### Provided material
====================

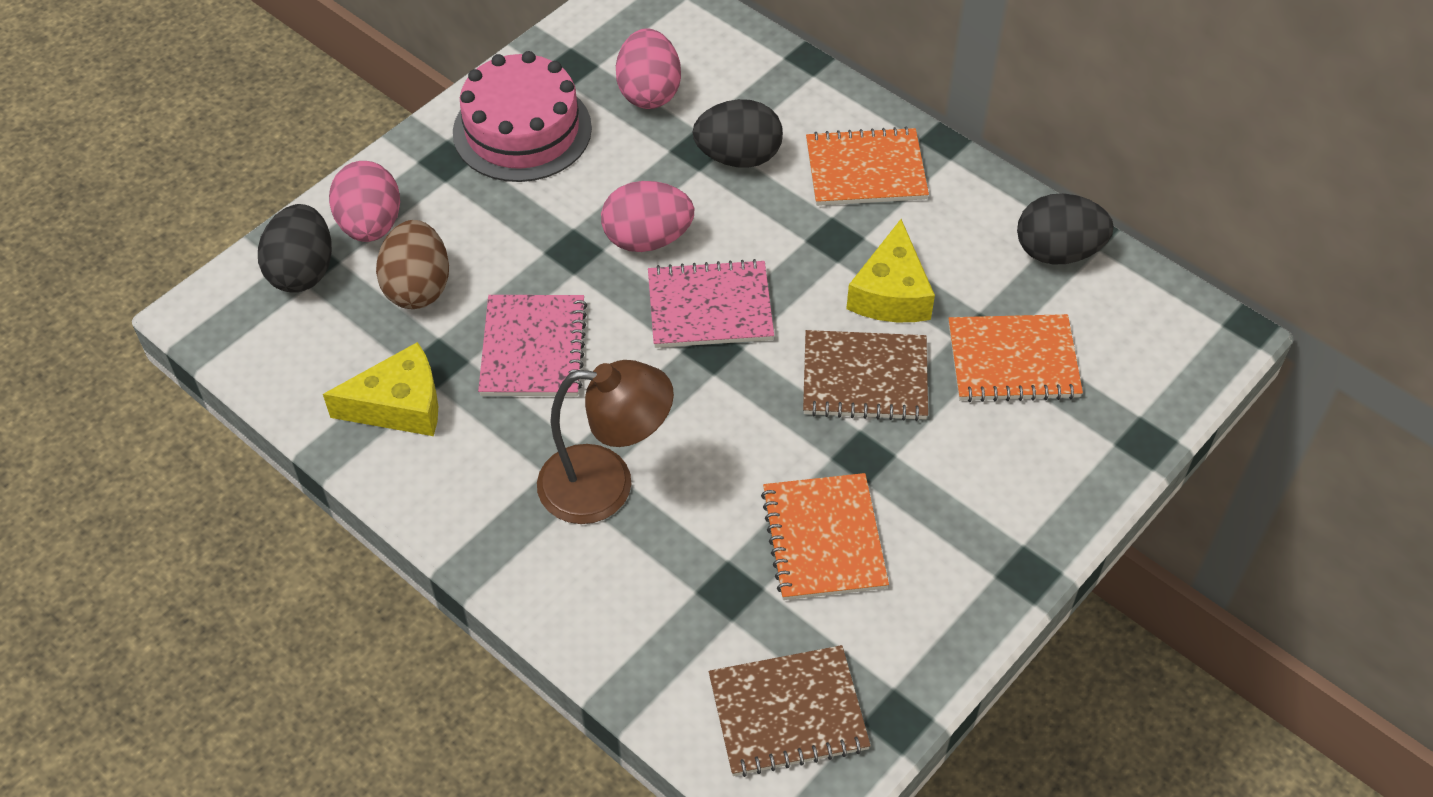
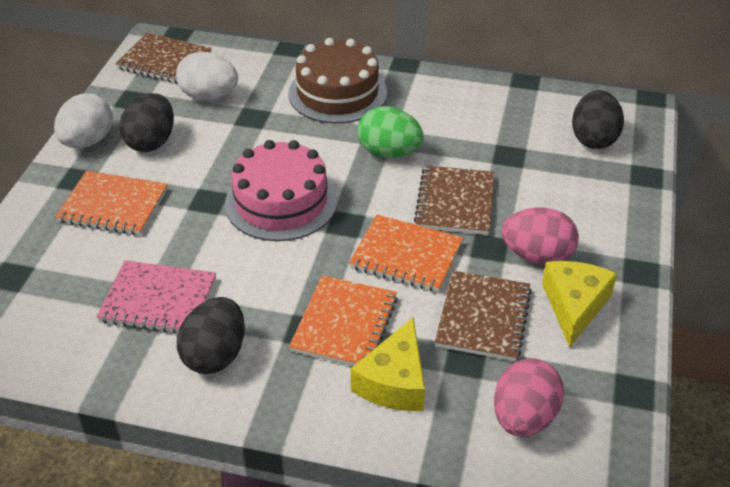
brown cake: 0 -> 1
brown egg: 1 -> 0
brown lamp: 1 -> 0
brown notebook: 2 -> 3
green egg: 0 -> 1
pink egg: 3 -> 2
pink notebook: 2 -> 1
white egg: 0 -> 2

====================

### Work required
If a record contains a picture, leave the picture out and retype everything else exactly.

### Response to the exercise
brown cake: 0 -> 1
brown egg: 1 -> 0
brown lamp: 1 -> 0
brown notebook: 2 -> 3
green egg: 0 -> 1
pink egg: 3 -> 2
pink notebook: 2 -> 1
white egg: 0 -> 2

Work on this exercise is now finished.